(RECORDS SHOWN):
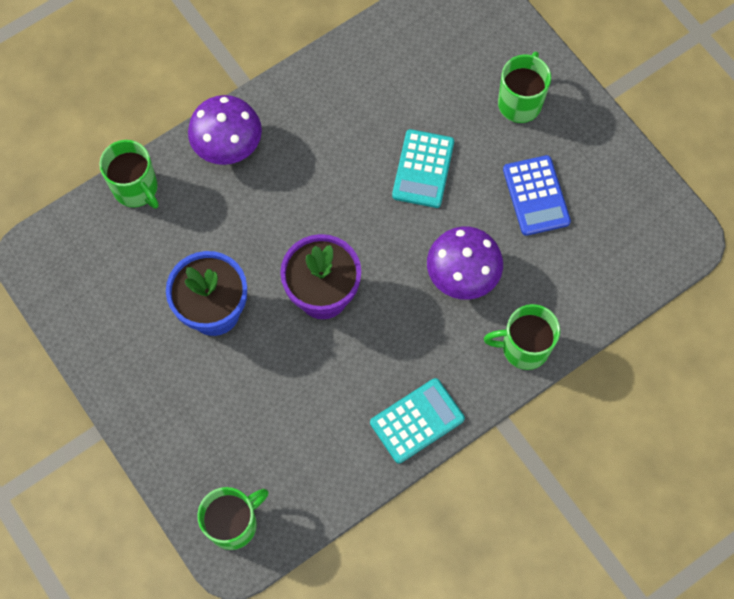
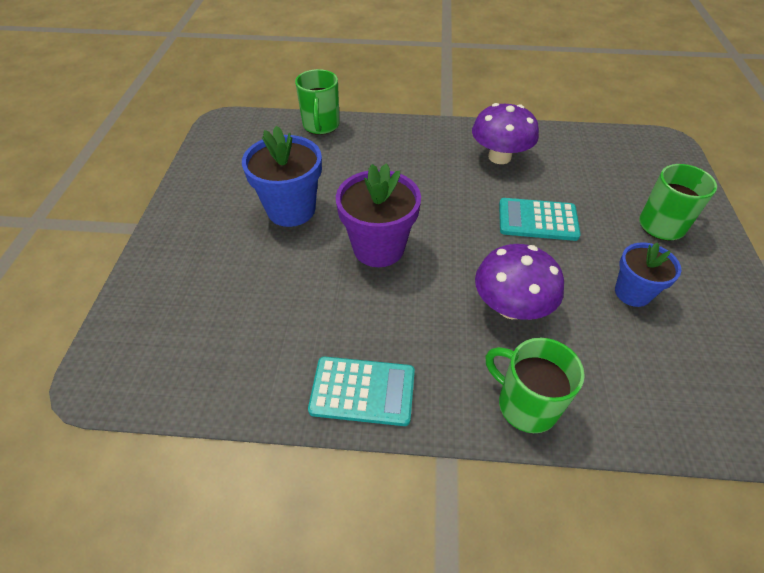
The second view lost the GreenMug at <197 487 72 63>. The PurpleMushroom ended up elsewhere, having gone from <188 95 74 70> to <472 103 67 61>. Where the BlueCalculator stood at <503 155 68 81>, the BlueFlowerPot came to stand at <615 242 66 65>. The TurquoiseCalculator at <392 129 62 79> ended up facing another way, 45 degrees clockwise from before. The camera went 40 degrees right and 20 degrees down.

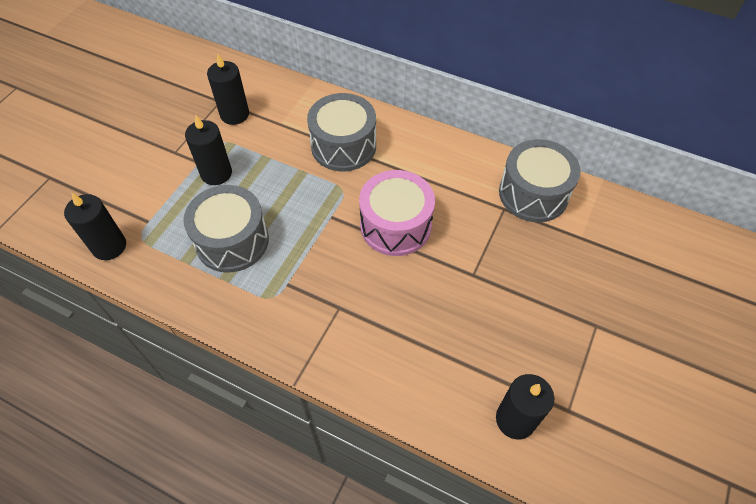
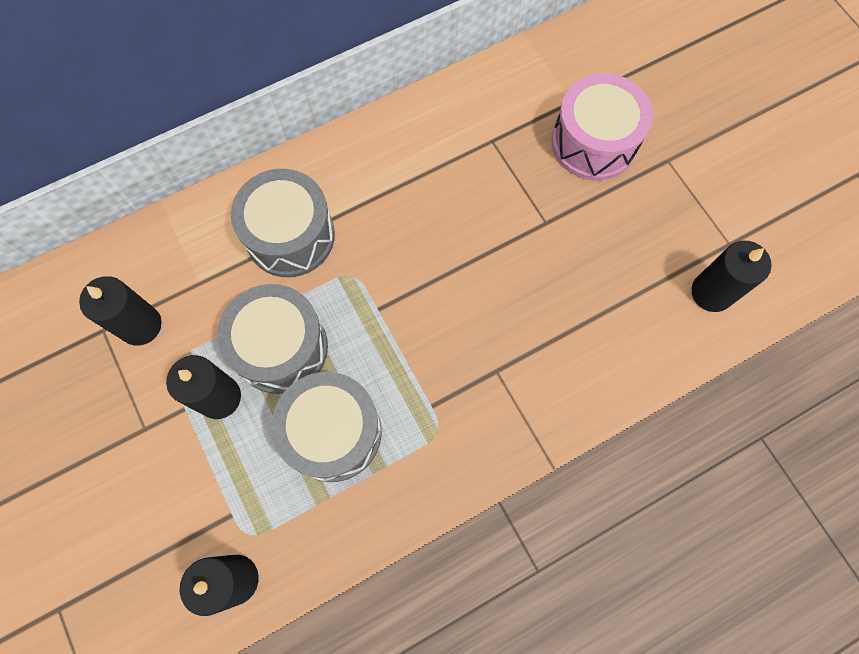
The PinkDrum ended up elsewhere, having gone from <359 170 76 86> to <551 73 102 107>. The GreyDrum ended up elsewhere, having gone from <499 139 82 83> to <217 284 111 110>. The camera went 55 degrees left and 15 degrees up.

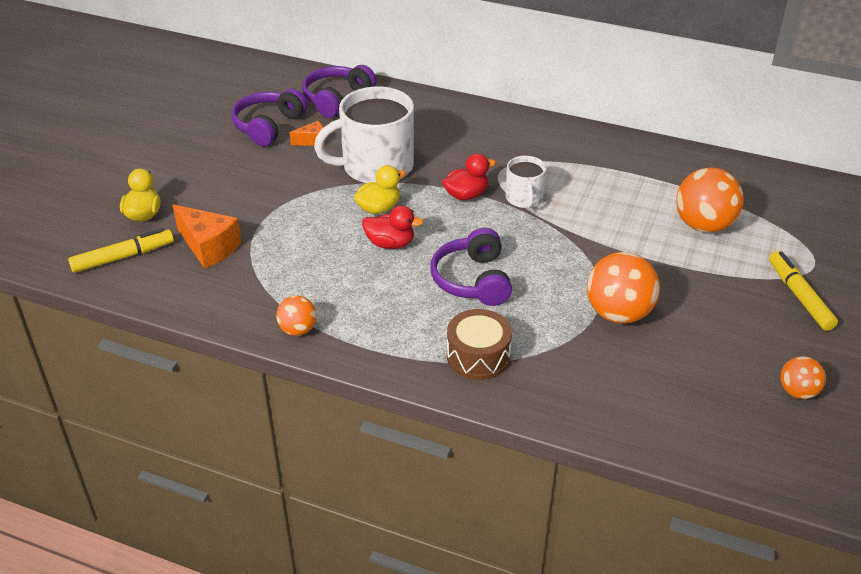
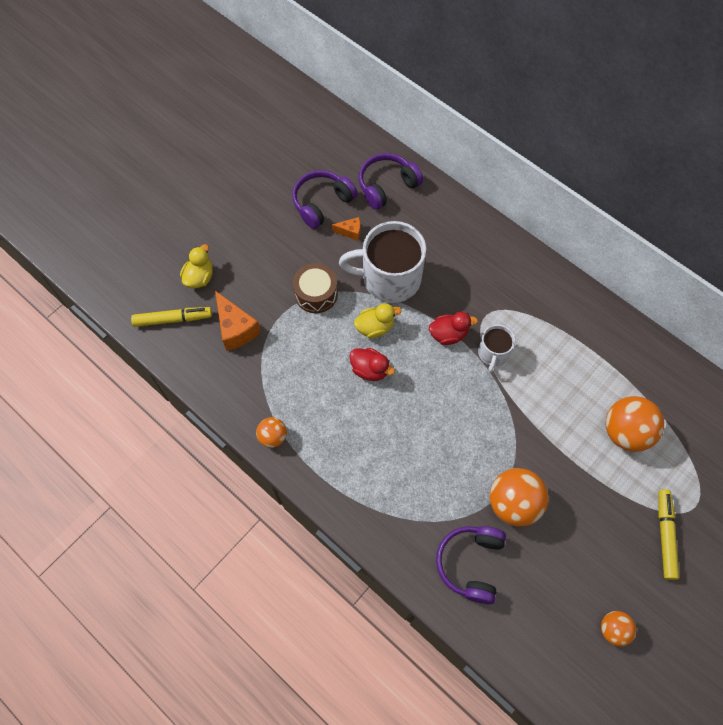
The PurpleHeadphones ended up elsewhere, having gone from <430 228 82 78> to <436 526 70 78>. The BrownDrum ended up elsewhere, having gone from <447 309 65 71> to <293 263 45 50>. The camera went 20 degrees right and 25 degrees up.

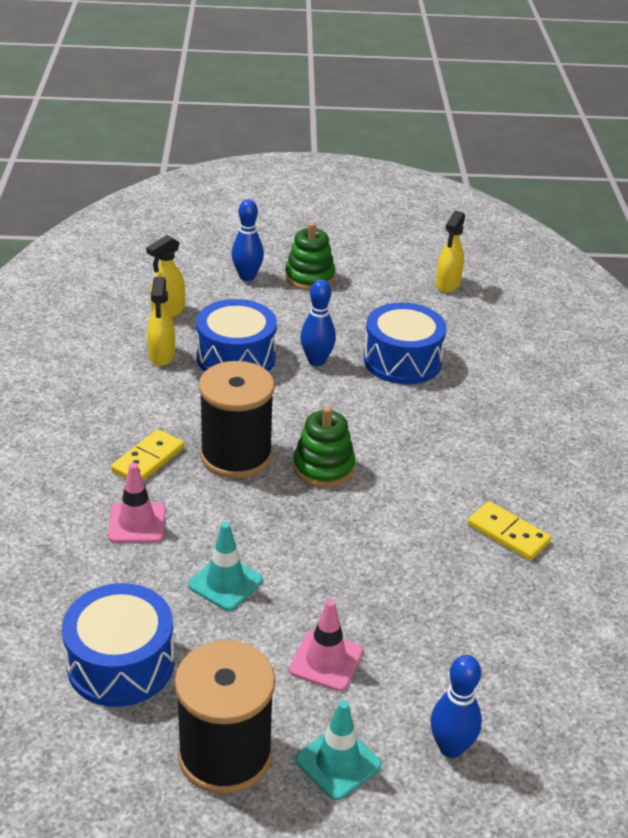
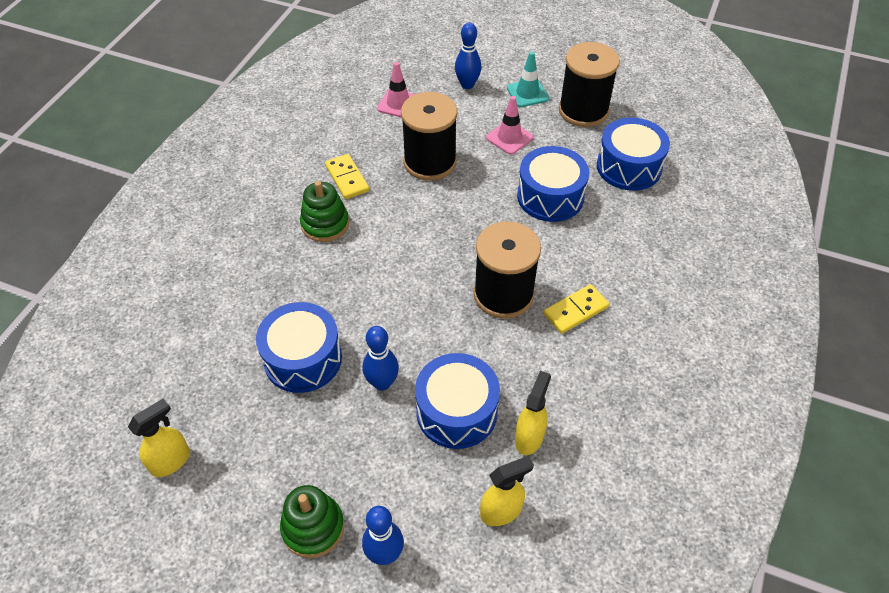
The second view gained the BlackSpool at <401 92 56 89>. The PinkTrafficCone ended up elsewhere, having gone from <108 463 57 80> to <377 62 38 56>. The GreenStackingToy ended up elsewhere, having gone from <293 406 63 82> to <300 181 49 61>. Where the TurquoiseTrafficCone stood at <188 522 75 89>, the BlueDrum came to stand at <517 146 72 76>. The camera went 155 degrees left and 15 degrees up.

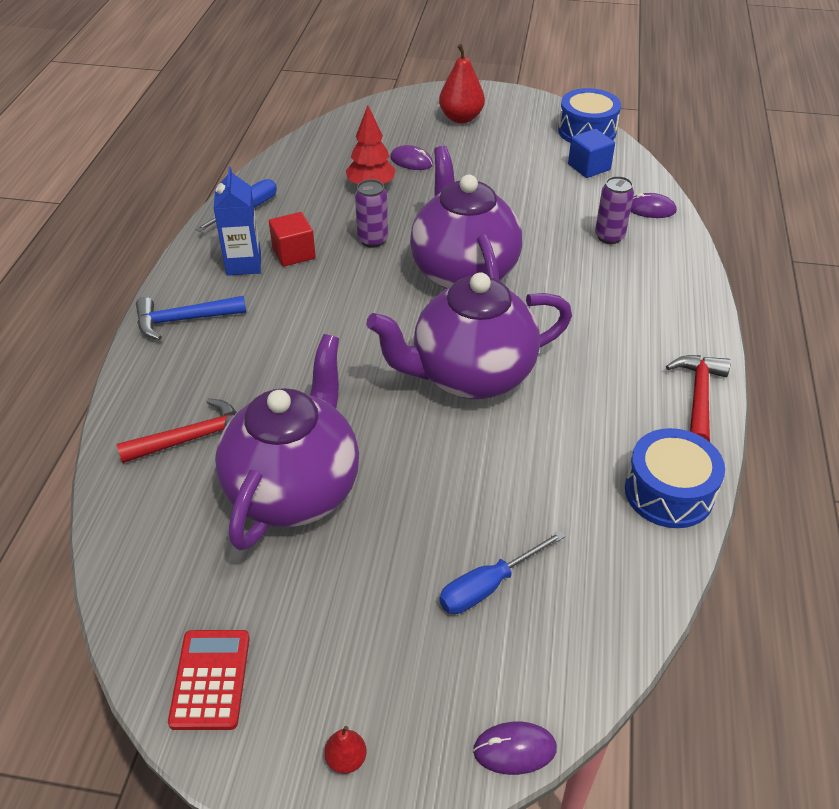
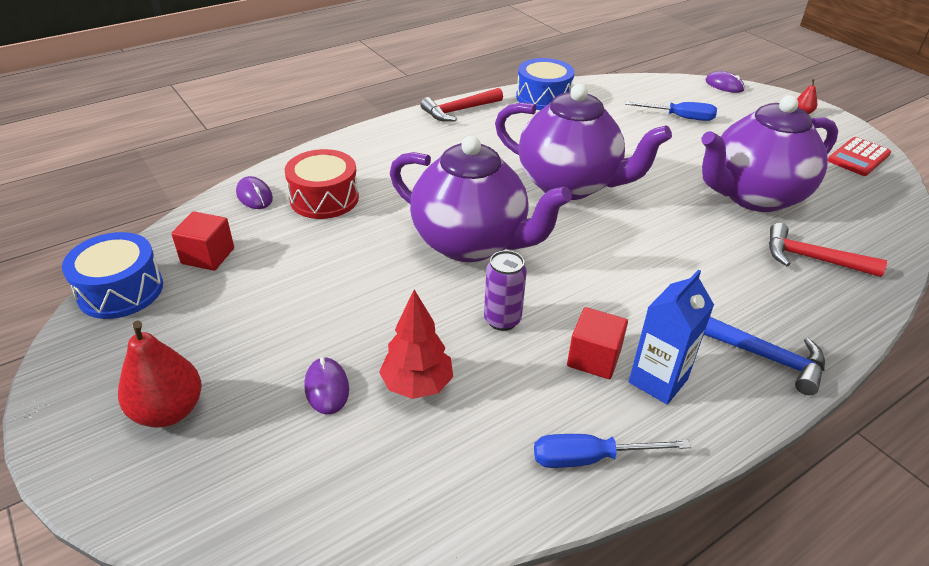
Where the PurpleCan stood at <595 176 39 68>, the RedDrum came to stand at <285 149 74 70>. What was the BlueCube at <568 129 47 49> turned into the RedCube at <172 211 62 60>. The PurpleTeapot at <410 146 112 143> ended up facing another way, 90 degrees counterclockwise from before. The camera went 135 degrees left and 5 degrees down.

(YOUR INSTRUCTIONS):
With the pictures omitted, give every line above again exactly.

(ANSWER AREA):
The second view lost the GreenMug at <197 487 72 63>. The PurpleMushroom ended up elsewhere, having gone from <188 95 74 70> to <472 103 67 61>. Where the BlueCalculator stood at <503 155 68 81>, the BlueFlowerPot came to stand at <615 242 66 65>. The TurquoiseCalculator at <392 129 62 79> ended up facing another way, 45 degrees clockwise from before. The camera went 40 degrees right and 20 degrees down.

The PinkDrum ended up elsewhere, having gone from <359 170 76 86> to <551 73 102 107>. The GreyDrum ended up elsewhere, having gone from <499 139 82 83> to <217 284 111 110>. The camera went 55 degrees left and 15 degrees up.

The PurpleHeadphones ended up elsewhere, having gone from <430 228 82 78> to <436 526 70 78>. The BrownDrum ended up elsewhere, having gone from <447 309 65 71> to <293 263 45 50>. The camera went 20 degrees right and 25 degrees up.

The second view gained the BlackSpool at <401 92 56 89>. The PinkTrafficCone ended up elsewhere, having gone from <108 463 57 80> to <377 62 38 56>. The GreenStackingToy ended up elsewhere, having gone from <293 406 63 82> to <300 181 49 61>. Where the TurquoiseTrafficCone stood at <188 522 75 89>, the BlueDrum came to stand at <517 146 72 76>. The camera went 155 degrees left and 15 degrees up.

Where the PurpleCan stood at <595 176 39 68>, the RedDrum came to stand at <285 149 74 70>. What was the BlueCube at <568 129 47 49> turned into the RedCube at <172 211 62 60>. The PurpleTeapot at <410 146 112 143> ended up facing another way, 90 degrees counterclockwise from before. The camera went 135 degrees left and 5 degrees down.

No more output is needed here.